* [TASK TO CARRY OUT]
Exclude images and print all the records verbatim.

Collected data
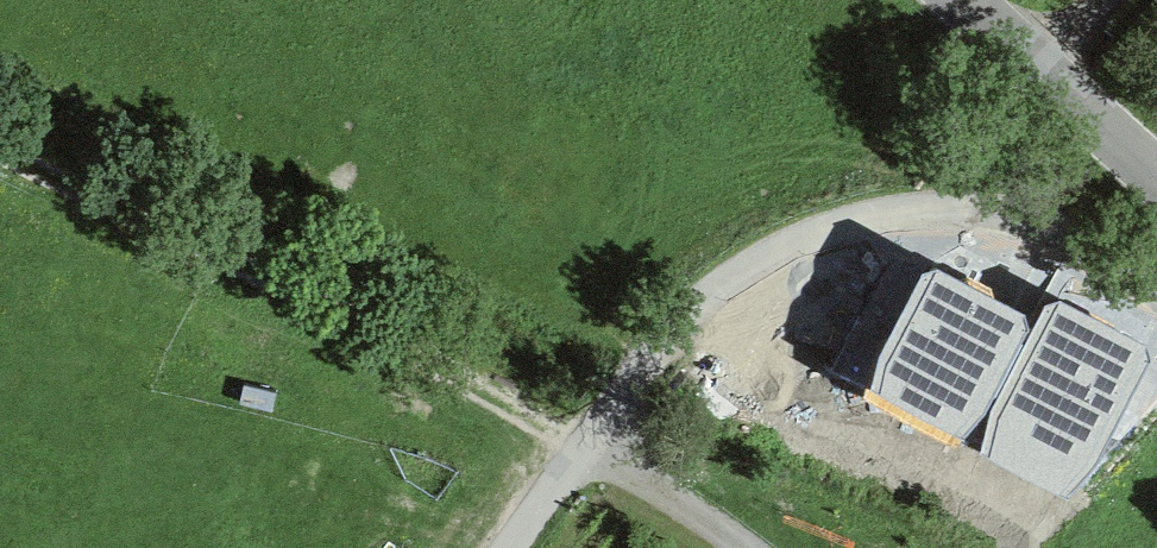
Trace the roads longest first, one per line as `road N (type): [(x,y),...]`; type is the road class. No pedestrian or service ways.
road 1 (track): [(747,547),(590,442),(0,150)]
road 2 (unclassified): [(509,547),(664,344),(756,263),(812,235),(875,215),(981,211),(1071,236),(1156,296)]
road 3 (tertiary): [(962,0),(1156,174)]

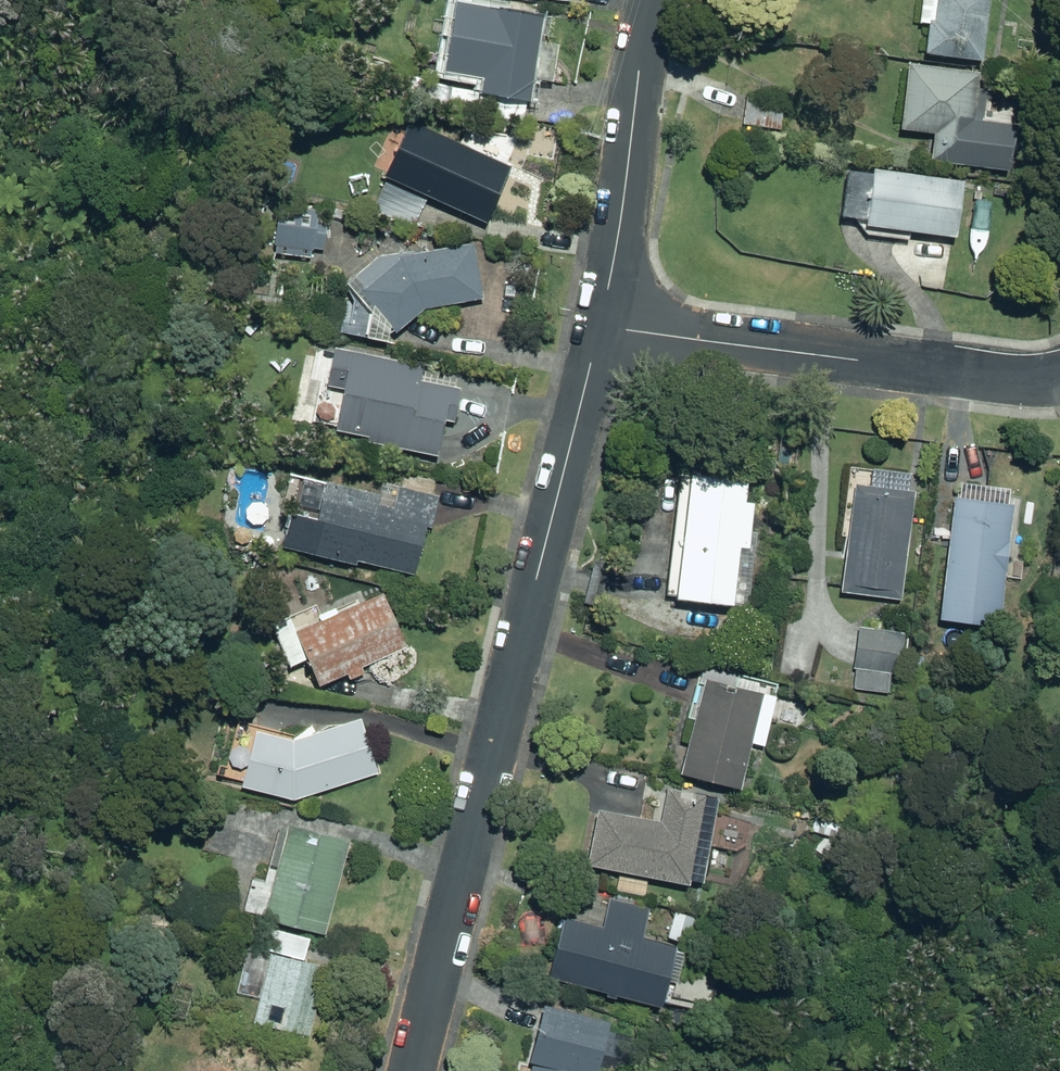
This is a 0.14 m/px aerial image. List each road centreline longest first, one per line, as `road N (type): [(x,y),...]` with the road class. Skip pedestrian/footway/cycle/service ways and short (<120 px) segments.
road 1 (residential): [(600,327),(413,1070)]
road 2 (residential): [(1059,378),(990,376),(600,327)]
road 3 (residential): [(656,0),(600,327)]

* [YOUR RESPONSE]
Trace the roads longest first, one per line as `road N (type): [(x,y),...]`; type is the road class. No pedestrian or service ways.
road 1 (track): [(747,547),(590,442),(0,150)]
road 2 (unclassified): [(509,547),(664,344),(756,263),(812,235),(875,215),(981,211),(1071,236),(1156,296)]
road 3 (tertiary): [(962,0),(1156,174)]

This is a 0.14 m/px aerial image. List each road centreline longest first, one per line, as `road N (type): [(x,y),...]` with the road class. Skip pedestrian/footway/cycle/service ways and short (<120 px) segments.
road 1 (residential): [(600,327),(413,1070)]
road 2 (residential): [(1059,378),(990,376),(600,327)]
road 3 (residential): [(656,0),(600,327)]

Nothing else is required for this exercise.